DESCRIPTION OF THE TASK:
Please reproduce the entries below exactly as they stand, but leave the pictures out.

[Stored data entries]
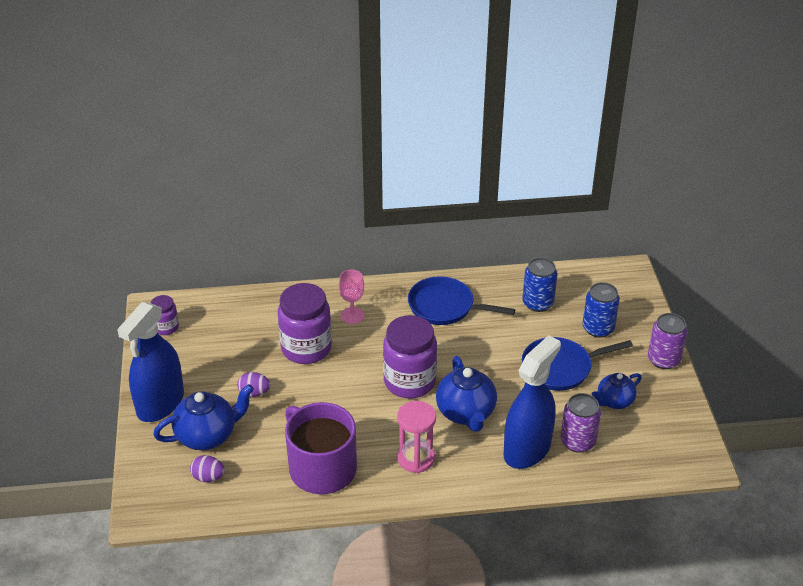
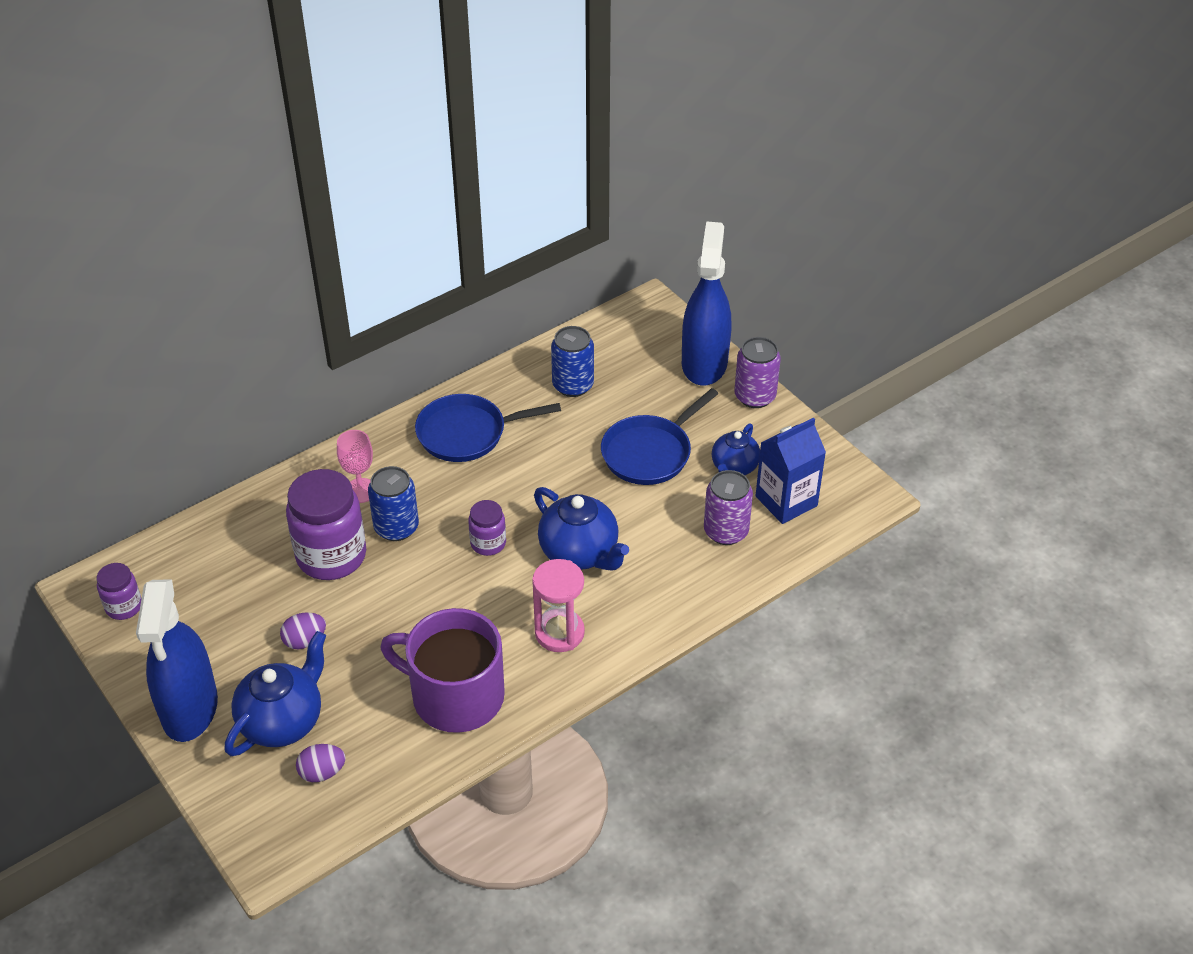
camera: 30 degrees left, 5 degrees up
(409, 381) = (488, 543): purple jar -> purple jar, size x0.51
(527, 449) = (677, 565): blue spray bottle -> blue spray bottle (704, 363)
(598, 328) = (660, 388): blue can -> blue can (396, 527)
(636, 439) = (786, 501): none -> blue carton

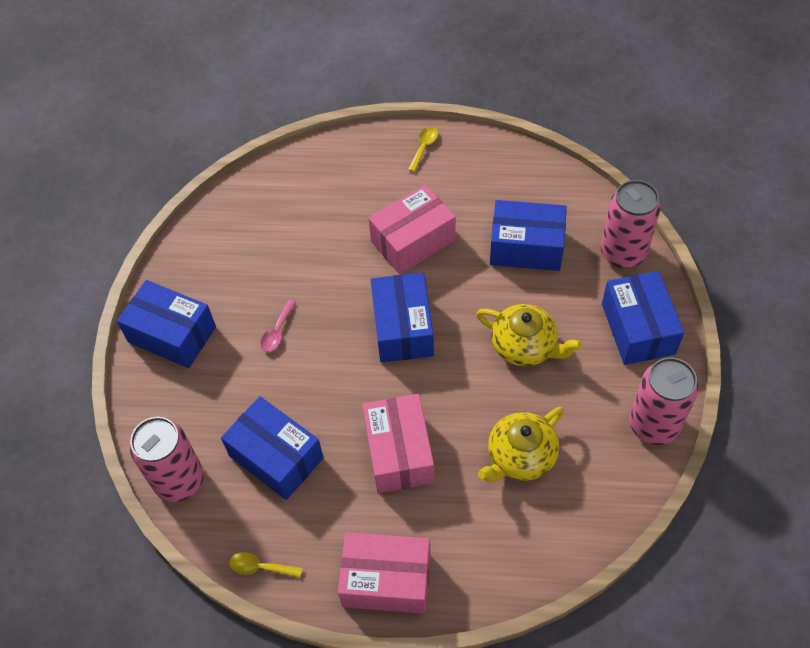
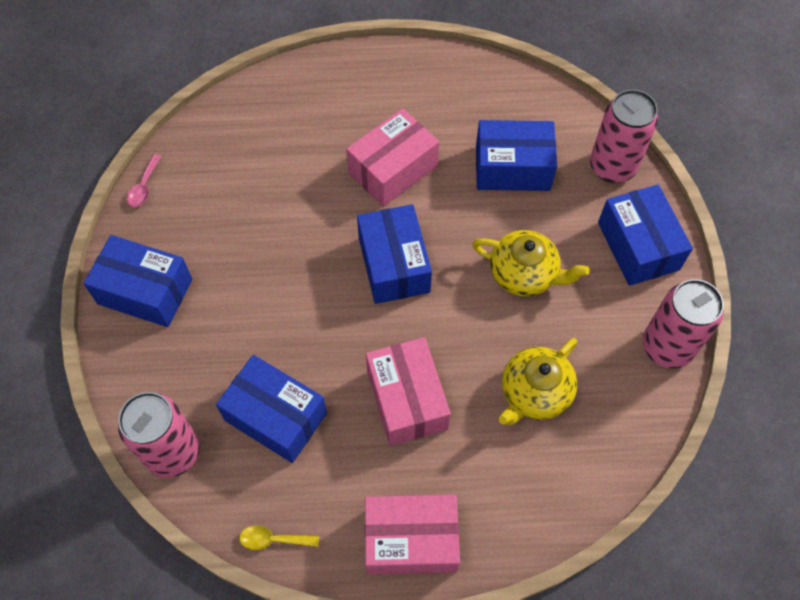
camera: 10 degrees left, 5 degrees up
(277, 331) = (260, 279): pink spoon -> pink spoon (144, 186)
(424, 147) = (392, 68): yellow spoon -> none

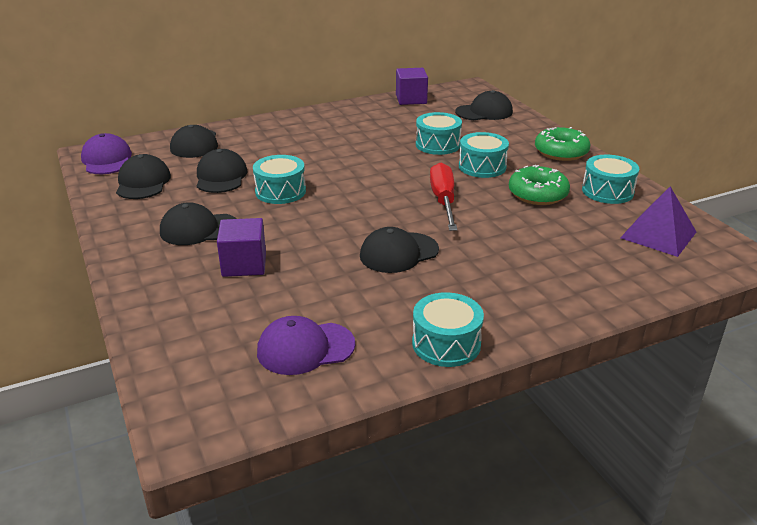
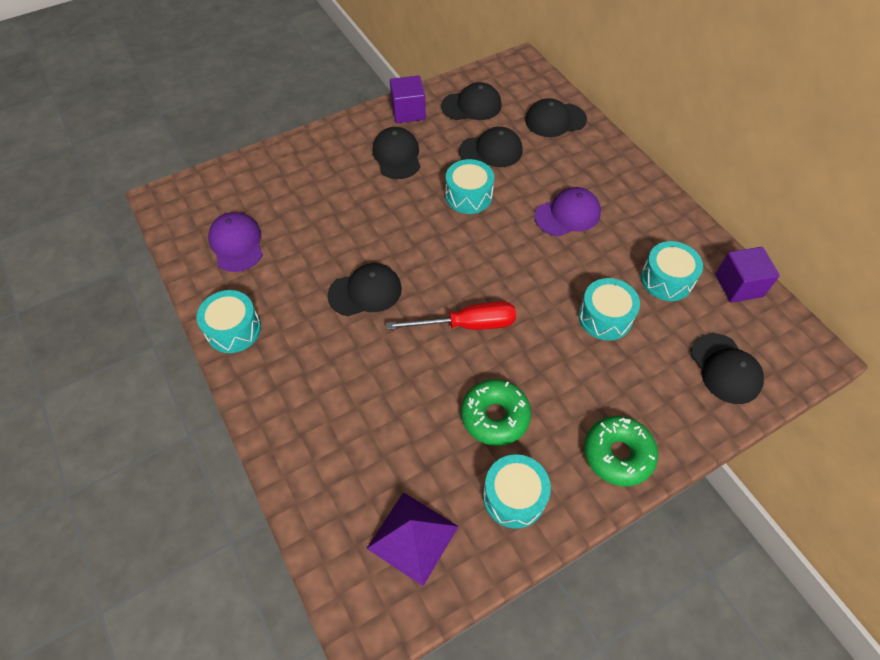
camera: 85 degrees right, 25 degrees up
(107, 160) = (509, 74): purple cap -> purple cap (567, 214)
(244, 264) = (345, 192): purple cube -> purple cube (408, 112)
(398, 253) = (365, 292): black cap -> black cap turned 105 degrees clockwise
(482, 166) = (555, 362): turquoise drum -> turquoise drum (666, 279)

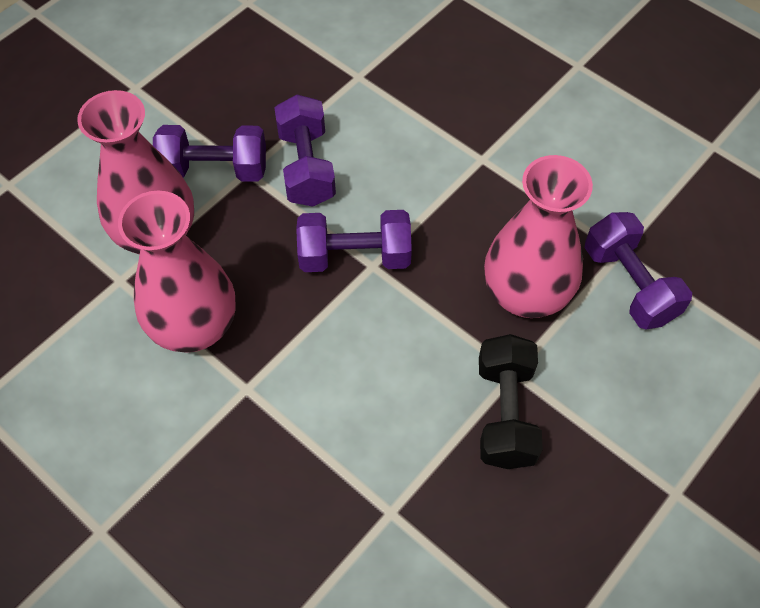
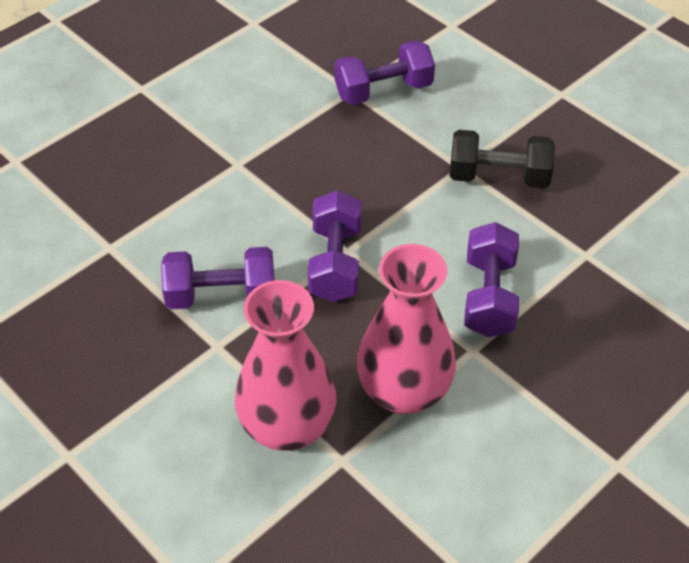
camera: 85 degrees left, 10 degrees down
(214, 170) = (209, 375): purple dumbbell -> purple dumbbell (489, 296)
(526, 294) = (387, 152): pink vase -> none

WRITTEN ANSWER:
camera: 30 degrees left, 5 degrees up
(409, 381) = (488, 543): purple jar -> purple jar, size x0.51
(527, 449) = (677, 565): blue spray bottle -> blue spray bottle (704, 363)
(598, 328) = (660, 388): blue can -> blue can (396, 527)
(636, 439) = (786, 501): none -> blue carton

camera: 10 degrees left, 5 degrees up
(277, 331) = (260, 279): pink spoon -> pink spoon (144, 186)
(424, 147) = (392, 68): yellow spoon -> none

camera: 85 degrees right, 25 degrees up
(107, 160) = (509, 74): purple cap -> purple cap (567, 214)
(244, 264) = (345, 192): purple cube -> purple cube (408, 112)
(398, 253) = (365, 292): black cap -> black cap turned 105 degrees clockwise
(482, 166) = (555, 362): turquoise drum -> turquoise drum (666, 279)

camera: 85 degrees left, 10 degrees down
(214, 170) = (209, 375): purple dumbbell -> purple dumbbell (489, 296)
(526, 294) = (387, 152): pink vase -> none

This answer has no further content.